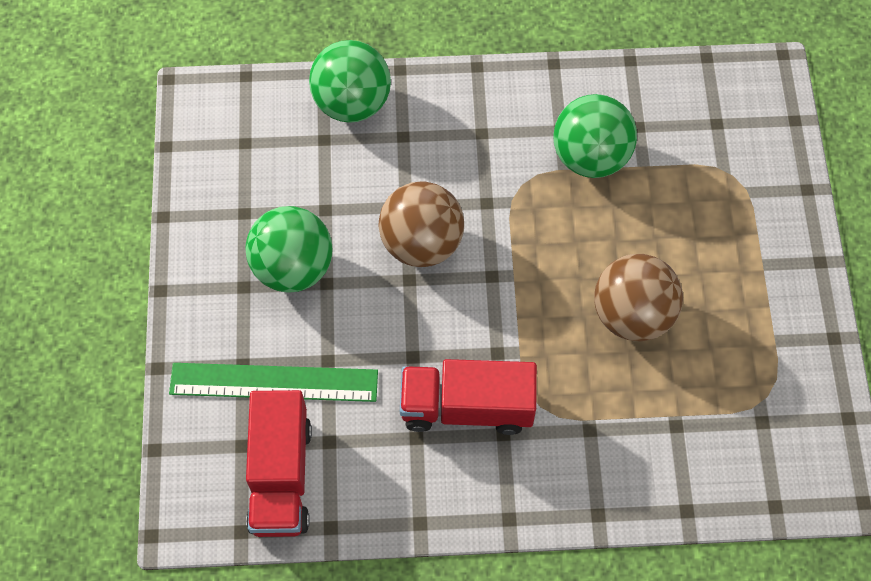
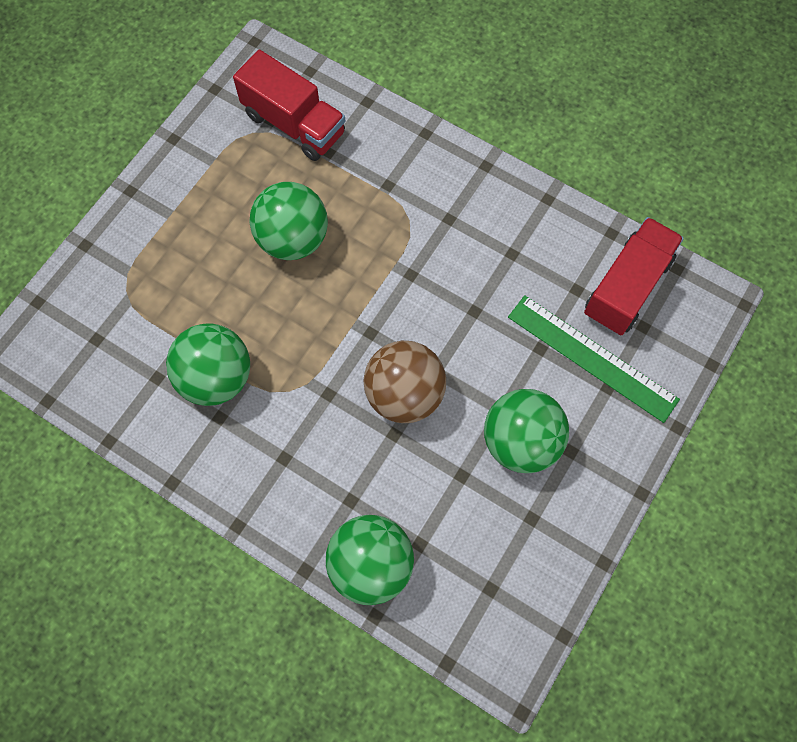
camera: 145 degrees left, 5 degrees up
(467, 407) = (461, 251): red truck -> red truck (294, 124)
(632, 314) = (293, 239): brown ball -> green ball

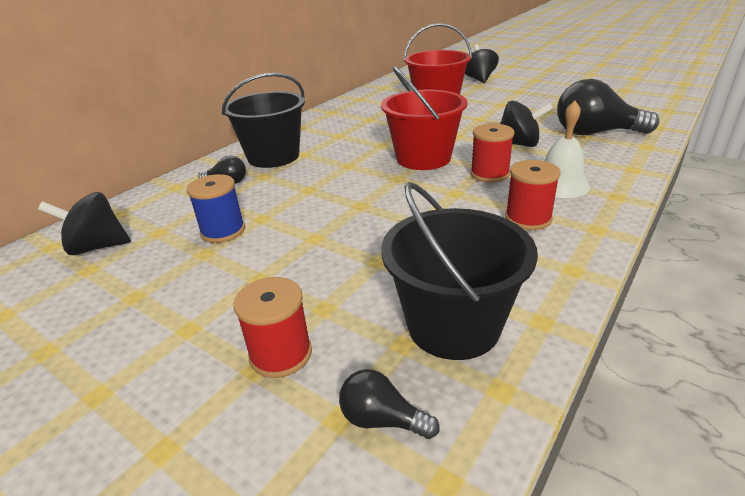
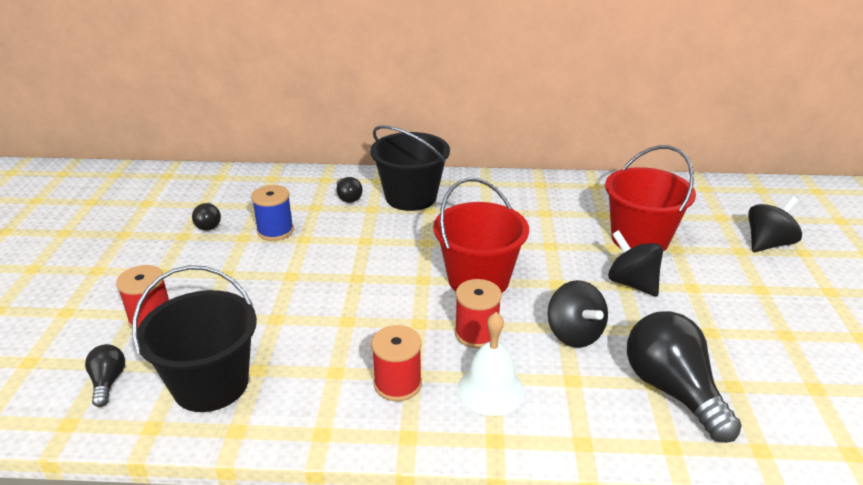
camera: 55 degrees right, 0 degrees up
(97, 247) = (227, 193): black spinning top -> black spinning top (632, 283)
(141, 272) = (209, 224): none -> black light bulb

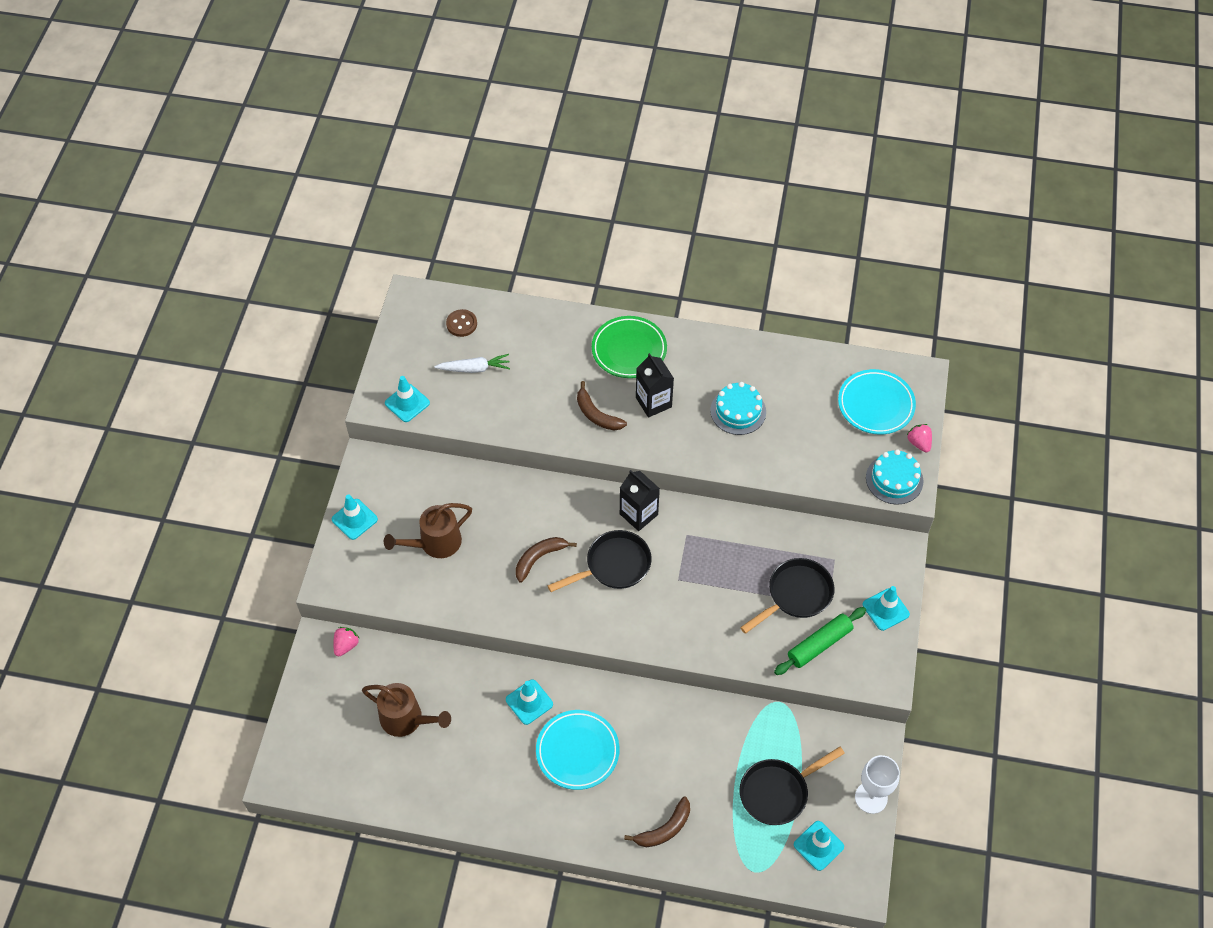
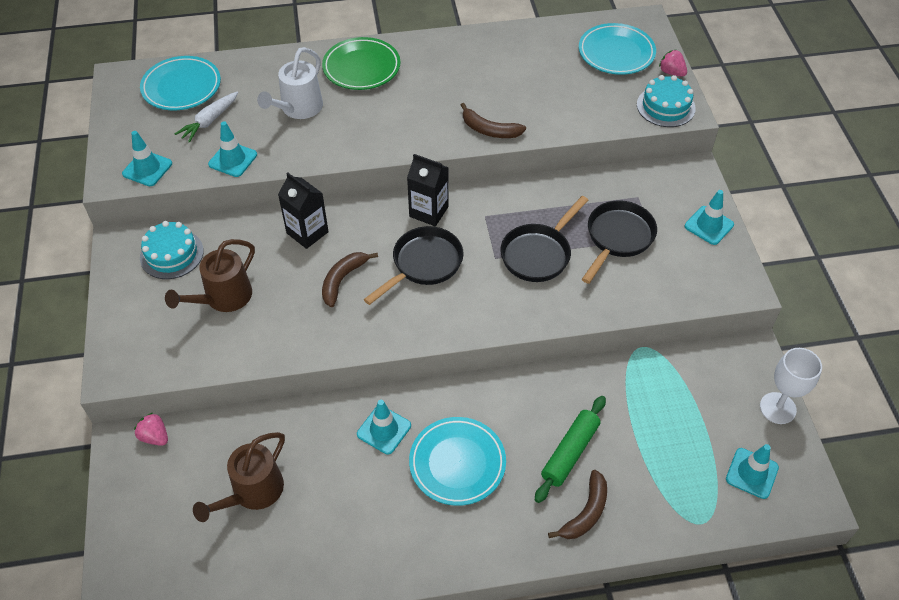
camera: 20 degrees left, 5 degrees down
(346, 645) = (155, 436): pink strawberry -> pink strawberry turned 60 degrees counterclockwise
(354, 519) = (124, 300): turquoise traffic cone -> turquoise traffic cone (233, 159)
(407, 719) = (252, 493): brown watering can -> brown watering can turned 120 degrees clockwise
(461, 324) = (181, 87): brown button -> turquoise plate
(474, 368) = (209, 121): white carrot -> white carrot turned 150 degrees clockwise
(556, 379) = (298, 109): none -> white watering can
(597, 414) = (352, 128): brown banana -> brown banana (489, 130)
(653, 402) = (405, 104): black carton -> black carton (307, 232)
(738, 411) = (491, 90): turquoise cake -> turquoise cake (171, 254)
(778, 792) = (684, 434): black pan -> black pan (538, 254)
(819, 644) = (663, 275): green rolling pin -> green rolling pin (570, 453)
★ ★ ★ ★ ★
• WHAT YOU ARE ASKED TO DO:
Every line above goes into your copy exactly; no images go in.

• RESPONSE TO THIS TASK:
camera: 145 degrees left, 5 degrees up
(467, 407) = (461, 251): red truck -> red truck (294, 124)
(632, 314) = (293, 239): brown ball -> green ball

camera: 55 degrees right, 0 degrees up
(97, 247) = (227, 193): black spinning top -> black spinning top (632, 283)
(141, 272) = (209, 224): none -> black light bulb

camera: 20 degrees left, 5 degrees down
(346, 645) = (155, 436): pink strawberry -> pink strawberry turned 60 degrees counterclockwise
(354, 519) = (124, 300): turquoise traffic cone -> turquoise traffic cone (233, 159)
(407, 719) = (252, 493): brown watering can -> brown watering can turned 120 degrees clockwise
(461, 324) = (181, 87): brown button -> turquoise plate
(474, 368) = (209, 121): white carrot -> white carrot turned 150 degrees clockwise
(556, 379) = (298, 109): none -> white watering can
(597, 414) = (352, 128): brown banana -> brown banana (489, 130)
(653, 402) = (405, 104): black carton -> black carton (307, 232)
(738, 411) = (491, 90): turquoise cake -> turquoise cake (171, 254)
(778, 792) = (684, 434): black pan -> black pan (538, 254)
(819, 644) = (663, 275): green rolling pin -> green rolling pin (570, 453)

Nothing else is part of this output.